---------- DATA EXTRACTS ----------

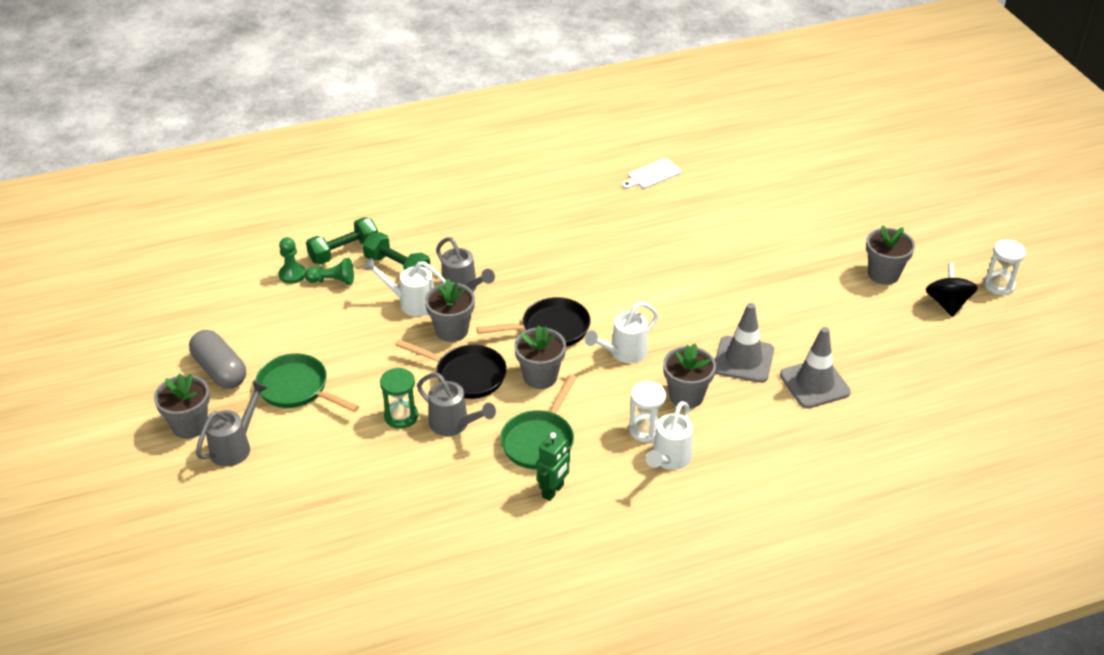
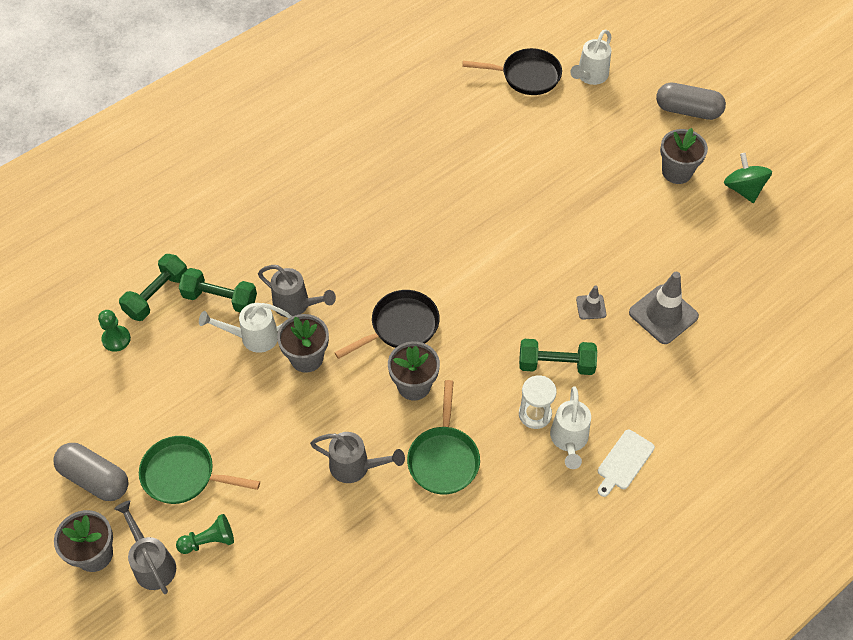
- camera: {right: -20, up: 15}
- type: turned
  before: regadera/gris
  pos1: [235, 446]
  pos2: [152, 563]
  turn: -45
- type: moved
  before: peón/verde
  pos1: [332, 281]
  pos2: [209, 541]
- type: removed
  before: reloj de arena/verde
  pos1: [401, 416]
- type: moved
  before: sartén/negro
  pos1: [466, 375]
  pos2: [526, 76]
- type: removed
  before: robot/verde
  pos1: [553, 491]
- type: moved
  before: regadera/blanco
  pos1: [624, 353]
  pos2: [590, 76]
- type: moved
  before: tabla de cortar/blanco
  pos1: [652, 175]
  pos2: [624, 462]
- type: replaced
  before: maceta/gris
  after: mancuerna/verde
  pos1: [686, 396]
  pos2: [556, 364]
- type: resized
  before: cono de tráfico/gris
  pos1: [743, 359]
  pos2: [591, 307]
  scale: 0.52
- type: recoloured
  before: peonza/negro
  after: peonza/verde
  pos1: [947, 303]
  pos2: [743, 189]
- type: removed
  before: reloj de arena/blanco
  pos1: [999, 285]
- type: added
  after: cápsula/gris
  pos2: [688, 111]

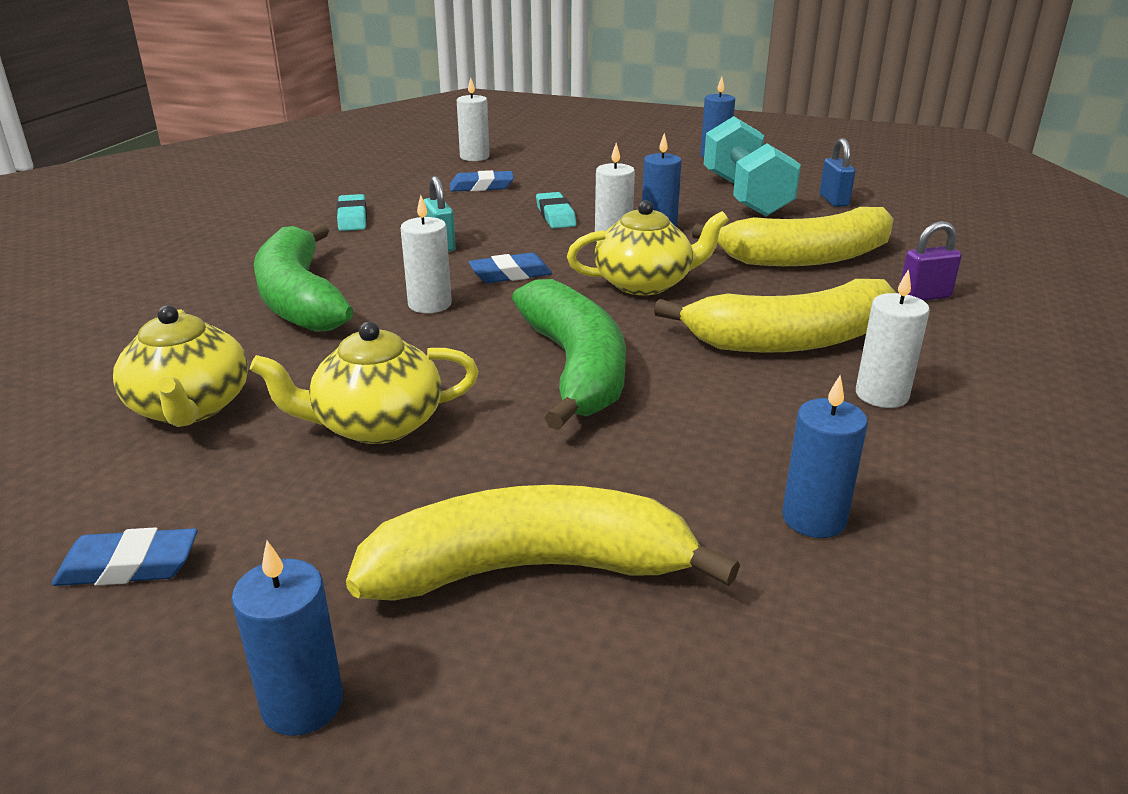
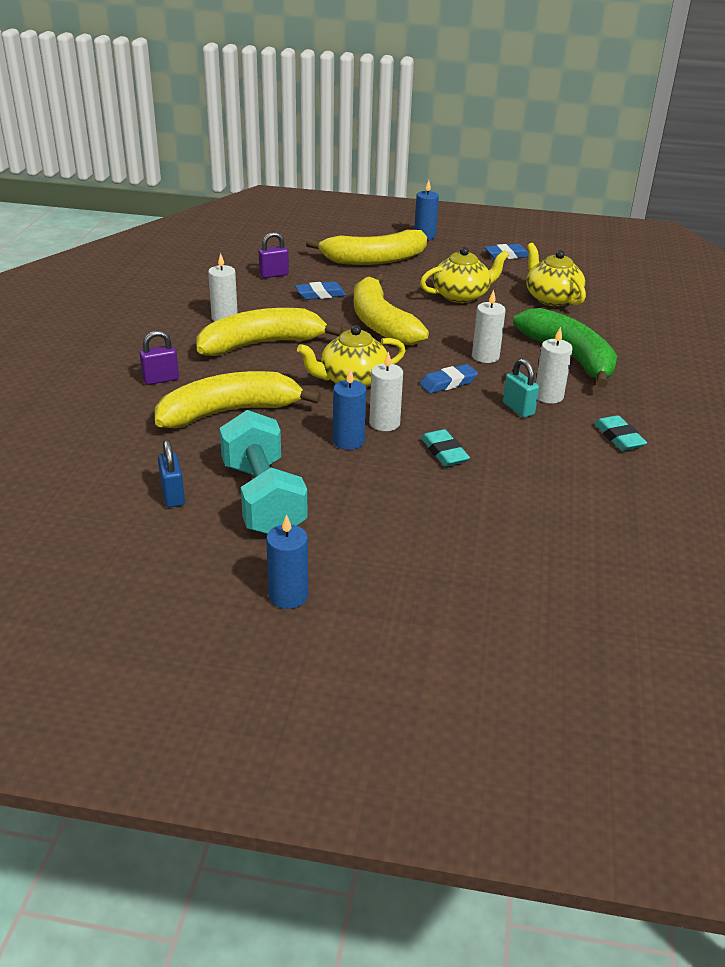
- camera: {right: 170, up: 5}
- type: moved
  before: goma de borrar/azul
  pos1: [481, 187]
  pos2: [320, 294]
- type: moved
  before: vela/blanco
  pos1: [474, 157]
  pos2: [548, 396]
- type: recoloured
  before: plátano/verde
  after: plátano/amarillo
  pos1: [575, 368]
  pos2: [381, 323]
- type: replaced
  before: vela/azul
  after: candado/morado
  pos1: [814, 518]
  pos2: [274, 275]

----------

PROBLEM TO SOLVE -> Retype all entries exactly, without the images.

YOUR RESPONSE ->
- camera: {right: -20, up: 15}
- type: turned
  before: regadera/gris
  pos1: [235, 446]
  pos2: [152, 563]
  turn: -45
- type: moved
  before: peón/verde
  pos1: [332, 281]
  pos2: [209, 541]
- type: removed
  before: reloj de arena/verde
  pos1: [401, 416]
- type: moved
  before: sartén/negro
  pos1: [466, 375]
  pos2: [526, 76]
- type: removed
  before: robot/verde
  pos1: [553, 491]
- type: moved
  before: regadera/blanco
  pos1: [624, 353]
  pos2: [590, 76]
- type: moved
  before: tabla de cortar/blanco
  pos1: [652, 175]
  pos2: [624, 462]
- type: replaced
  before: maceta/gris
  after: mancuerna/verde
  pos1: [686, 396]
  pos2: [556, 364]
- type: resized
  before: cono de tráfico/gris
  pos1: [743, 359]
  pos2: [591, 307]
  scale: 0.52
- type: recoloured
  before: peonza/negro
  after: peonza/verde
  pos1: [947, 303]
  pos2: [743, 189]
- type: removed
  before: reloj de arena/blanco
  pos1: [999, 285]
- type: added
  after: cápsula/gris
  pos2: [688, 111]

- camera: {right: 170, up: 5}
- type: moved
  before: goma de borrar/azul
  pos1: [481, 187]
  pos2: [320, 294]
- type: moved
  before: vela/blanco
  pos1: [474, 157]
  pos2: [548, 396]
- type: recoloured
  before: plátano/verde
  after: plátano/amarillo
  pos1: [575, 368]
  pos2: [381, 323]
- type: replaced
  before: vela/azul
  after: candado/morado
  pos1: [814, 518]
  pos2: [274, 275]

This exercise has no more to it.